— Dataset content —
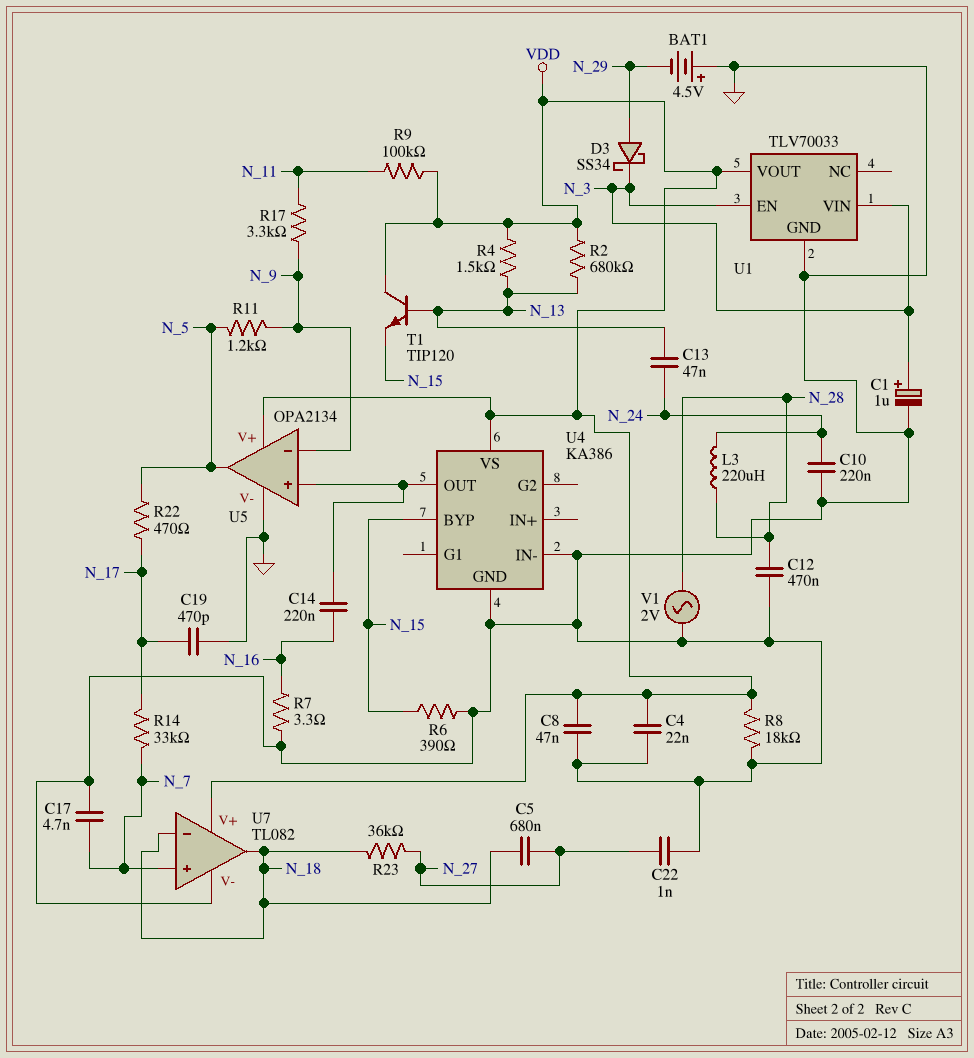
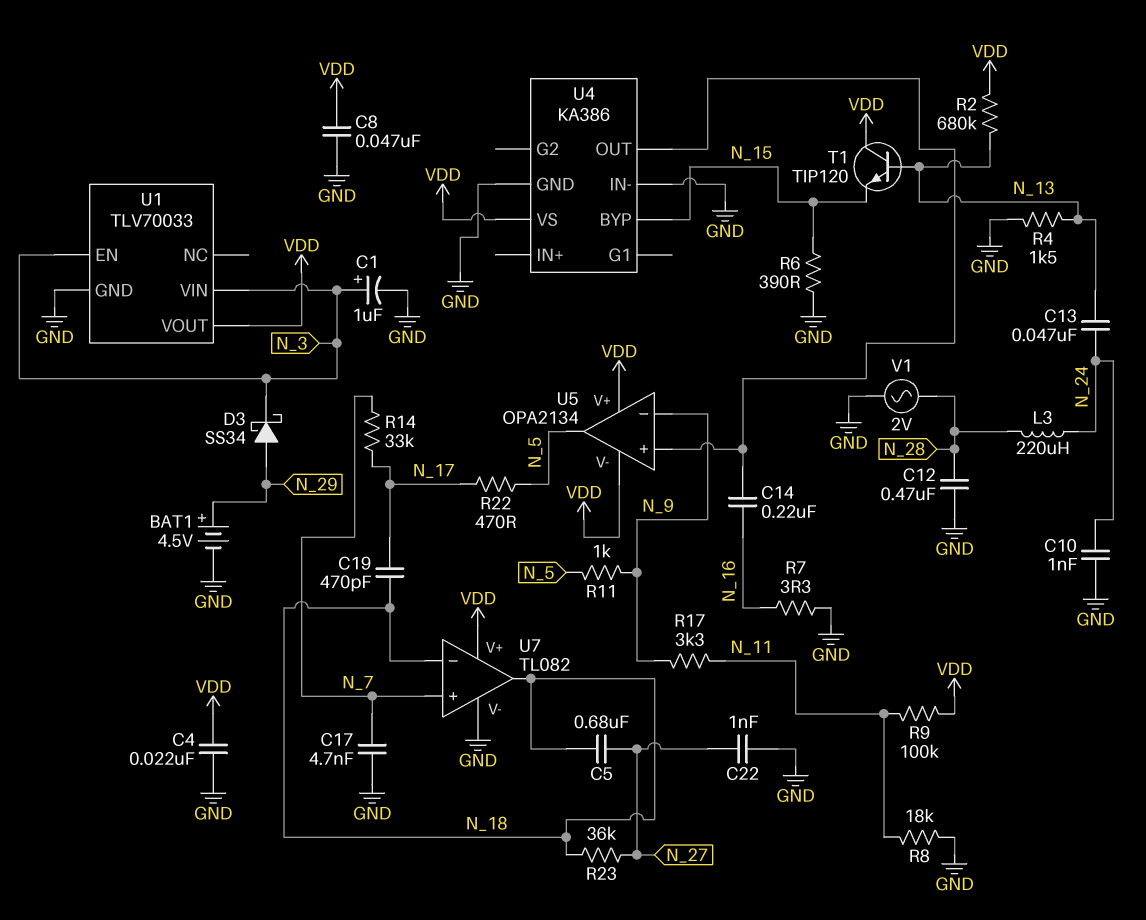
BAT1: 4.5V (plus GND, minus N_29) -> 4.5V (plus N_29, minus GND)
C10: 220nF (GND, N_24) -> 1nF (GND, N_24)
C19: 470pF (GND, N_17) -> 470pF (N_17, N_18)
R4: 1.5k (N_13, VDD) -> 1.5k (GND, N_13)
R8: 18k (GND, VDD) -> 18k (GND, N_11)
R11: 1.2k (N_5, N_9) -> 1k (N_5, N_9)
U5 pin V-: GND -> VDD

==

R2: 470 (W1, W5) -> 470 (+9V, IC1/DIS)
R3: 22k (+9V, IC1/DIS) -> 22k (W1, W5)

— Work to complete —
Print, from the entries above, the line with "BAT1: 4.5V (plus", the line with "U5 pin V-: GND -> VDD" and all lines between them, exactly and with nothing else.

— Exercise result —
BAT1: 4.5V (plus GND, minus N_29) -> 4.5V (plus N_29, minus GND)
C10: 220nF (GND, N_24) -> 1nF (GND, N_24)
C19: 470pF (GND, N_17) -> 470pF (N_17, N_18)
R4: 1.5k (N_13, VDD) -> 1.5k (GND, N_13)
R8: 18k (GND, VDD) -> 18k (GND, N_11)
R11: 1.2k (N_5, N_9) -> 1k (N_5, N_9)
U5 pin V-: GND -> VDD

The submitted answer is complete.